What needs to be done: Return every line of the listing below, unchanged, from its first line to the line holding "red spinning top: 5 -> 4", that line included.

Source information:
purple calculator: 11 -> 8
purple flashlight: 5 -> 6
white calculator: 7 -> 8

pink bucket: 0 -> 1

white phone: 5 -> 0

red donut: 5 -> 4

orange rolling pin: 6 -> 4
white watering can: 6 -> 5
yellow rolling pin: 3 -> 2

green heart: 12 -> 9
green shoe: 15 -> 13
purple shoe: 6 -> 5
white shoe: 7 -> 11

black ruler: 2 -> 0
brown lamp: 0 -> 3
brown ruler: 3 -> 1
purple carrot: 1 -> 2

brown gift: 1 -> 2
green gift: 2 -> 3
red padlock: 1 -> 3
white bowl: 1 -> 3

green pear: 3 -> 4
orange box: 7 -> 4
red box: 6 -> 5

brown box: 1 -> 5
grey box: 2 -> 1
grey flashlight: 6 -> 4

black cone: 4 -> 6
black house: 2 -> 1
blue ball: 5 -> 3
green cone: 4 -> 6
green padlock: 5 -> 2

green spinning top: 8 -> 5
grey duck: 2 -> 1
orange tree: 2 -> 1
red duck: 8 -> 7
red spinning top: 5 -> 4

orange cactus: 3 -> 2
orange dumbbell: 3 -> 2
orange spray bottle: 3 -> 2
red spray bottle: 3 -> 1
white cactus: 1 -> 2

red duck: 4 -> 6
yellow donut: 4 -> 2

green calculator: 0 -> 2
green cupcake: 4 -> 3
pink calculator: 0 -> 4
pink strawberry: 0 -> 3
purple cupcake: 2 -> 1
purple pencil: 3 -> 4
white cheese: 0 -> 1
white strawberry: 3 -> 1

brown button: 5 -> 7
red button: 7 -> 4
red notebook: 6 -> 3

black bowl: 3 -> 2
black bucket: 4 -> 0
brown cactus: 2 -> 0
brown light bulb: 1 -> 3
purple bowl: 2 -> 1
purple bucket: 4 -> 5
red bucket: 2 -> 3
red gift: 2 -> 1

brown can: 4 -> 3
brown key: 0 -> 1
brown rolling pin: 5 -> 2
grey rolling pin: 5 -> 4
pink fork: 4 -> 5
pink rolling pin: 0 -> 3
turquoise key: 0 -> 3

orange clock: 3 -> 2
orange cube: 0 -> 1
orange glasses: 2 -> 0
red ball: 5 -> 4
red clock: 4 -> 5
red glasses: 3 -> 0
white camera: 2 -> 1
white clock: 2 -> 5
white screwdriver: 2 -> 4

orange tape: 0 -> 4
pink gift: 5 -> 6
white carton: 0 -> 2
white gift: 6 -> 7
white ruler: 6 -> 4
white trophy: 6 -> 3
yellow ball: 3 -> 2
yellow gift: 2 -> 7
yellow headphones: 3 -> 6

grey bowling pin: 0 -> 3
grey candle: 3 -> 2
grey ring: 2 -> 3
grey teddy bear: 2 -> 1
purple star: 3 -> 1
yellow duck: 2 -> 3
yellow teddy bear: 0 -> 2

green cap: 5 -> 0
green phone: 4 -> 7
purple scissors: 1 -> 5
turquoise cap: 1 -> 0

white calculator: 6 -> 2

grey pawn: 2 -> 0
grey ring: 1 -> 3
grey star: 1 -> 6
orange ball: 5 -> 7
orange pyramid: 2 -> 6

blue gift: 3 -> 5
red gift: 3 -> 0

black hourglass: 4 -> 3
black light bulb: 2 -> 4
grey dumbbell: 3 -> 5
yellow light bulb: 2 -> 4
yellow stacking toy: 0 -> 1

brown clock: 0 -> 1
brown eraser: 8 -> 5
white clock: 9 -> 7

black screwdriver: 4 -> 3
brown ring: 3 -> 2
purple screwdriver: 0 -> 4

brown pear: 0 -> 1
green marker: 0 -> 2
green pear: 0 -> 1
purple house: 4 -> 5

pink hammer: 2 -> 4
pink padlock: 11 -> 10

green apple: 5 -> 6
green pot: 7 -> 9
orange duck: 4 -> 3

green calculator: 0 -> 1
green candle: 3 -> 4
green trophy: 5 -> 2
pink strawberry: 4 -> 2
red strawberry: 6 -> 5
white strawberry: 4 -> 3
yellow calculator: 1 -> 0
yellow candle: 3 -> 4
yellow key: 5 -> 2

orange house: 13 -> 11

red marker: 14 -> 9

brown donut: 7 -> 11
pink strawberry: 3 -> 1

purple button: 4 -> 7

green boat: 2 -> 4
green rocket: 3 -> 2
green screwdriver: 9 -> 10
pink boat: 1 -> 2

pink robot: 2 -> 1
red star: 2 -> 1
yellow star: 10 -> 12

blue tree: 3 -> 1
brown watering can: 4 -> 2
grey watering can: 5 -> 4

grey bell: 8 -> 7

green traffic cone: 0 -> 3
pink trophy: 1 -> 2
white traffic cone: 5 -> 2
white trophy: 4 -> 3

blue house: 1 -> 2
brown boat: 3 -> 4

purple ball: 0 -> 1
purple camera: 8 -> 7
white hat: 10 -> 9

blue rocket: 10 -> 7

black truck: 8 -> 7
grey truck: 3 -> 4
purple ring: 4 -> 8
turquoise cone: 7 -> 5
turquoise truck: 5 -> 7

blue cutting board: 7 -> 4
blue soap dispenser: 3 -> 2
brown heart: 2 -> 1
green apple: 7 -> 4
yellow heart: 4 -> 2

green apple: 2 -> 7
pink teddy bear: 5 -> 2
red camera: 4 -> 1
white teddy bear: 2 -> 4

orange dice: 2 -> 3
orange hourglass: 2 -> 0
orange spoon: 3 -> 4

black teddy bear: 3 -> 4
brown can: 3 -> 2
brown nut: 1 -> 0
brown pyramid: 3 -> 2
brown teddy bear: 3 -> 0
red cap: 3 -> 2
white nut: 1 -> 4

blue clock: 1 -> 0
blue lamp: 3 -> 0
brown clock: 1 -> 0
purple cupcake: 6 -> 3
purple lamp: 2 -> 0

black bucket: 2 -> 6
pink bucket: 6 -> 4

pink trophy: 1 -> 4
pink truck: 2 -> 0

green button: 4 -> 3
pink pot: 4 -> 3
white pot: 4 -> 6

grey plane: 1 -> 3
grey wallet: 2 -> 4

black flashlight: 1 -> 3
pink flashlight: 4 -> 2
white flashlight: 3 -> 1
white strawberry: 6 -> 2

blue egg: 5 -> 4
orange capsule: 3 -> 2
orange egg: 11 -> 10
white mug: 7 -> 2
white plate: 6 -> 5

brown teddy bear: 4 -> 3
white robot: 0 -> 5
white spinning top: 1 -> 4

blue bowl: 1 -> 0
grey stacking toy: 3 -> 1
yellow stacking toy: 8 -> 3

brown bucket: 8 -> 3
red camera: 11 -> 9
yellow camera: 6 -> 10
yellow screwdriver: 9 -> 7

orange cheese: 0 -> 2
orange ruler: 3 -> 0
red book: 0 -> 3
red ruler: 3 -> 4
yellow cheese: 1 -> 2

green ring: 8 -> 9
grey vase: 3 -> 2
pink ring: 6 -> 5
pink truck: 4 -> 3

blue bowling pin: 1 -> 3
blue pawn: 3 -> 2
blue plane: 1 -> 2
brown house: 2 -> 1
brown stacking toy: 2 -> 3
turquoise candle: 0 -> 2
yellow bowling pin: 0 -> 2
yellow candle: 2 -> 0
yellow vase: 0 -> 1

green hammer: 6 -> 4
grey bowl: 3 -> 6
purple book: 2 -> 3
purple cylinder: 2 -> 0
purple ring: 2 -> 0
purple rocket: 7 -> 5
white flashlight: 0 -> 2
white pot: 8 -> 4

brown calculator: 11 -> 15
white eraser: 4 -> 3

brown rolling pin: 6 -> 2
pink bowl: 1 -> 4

Answer box:
purple calculator: 11 -> 8
purple flashlight: 5 -> 6
white calculator: 7 -> 8

pink bucket: 0 -> 1

white phone: 5 -> 0

red donut: 5 -> 4

orange rolling pin: 6 -> 4
white watering can: 6 -> 5
yellow rolling pin: 3 -> 2

green heart: 12 -> 9
green shoe: 15 -> 13
purple shoe: 6 -> 5
white shoe: 7 -> 11

black ruler: 2 -> 0
brown lamp: 0 -> 3
brown ruler: 3 -> 1
purple carrot: 1 -> 2

brown gift: 1 -> 2
green gift: 2 -> 3
red padlock: 1 -> 3
white bowl: 1 -> 3

green pear: 3 -> 4
orange box: 7 -> 4
red box: 6 -> 5

brown box: 1 -> 5
grey box: 2 -> 1
grey flashlight: 6 -> 4

black cone: 4 -> 6
black house: 2 -> 1
blue ball: 5 -> 3
green cone: 4 -> 6
green padlock: 5 -> 2

green spinning top: 8 -> 5
grey duck: 2 -> 1
orange tree: 2 -> 1
red duck: 8 -> 7
red spinning top: 5 -> 4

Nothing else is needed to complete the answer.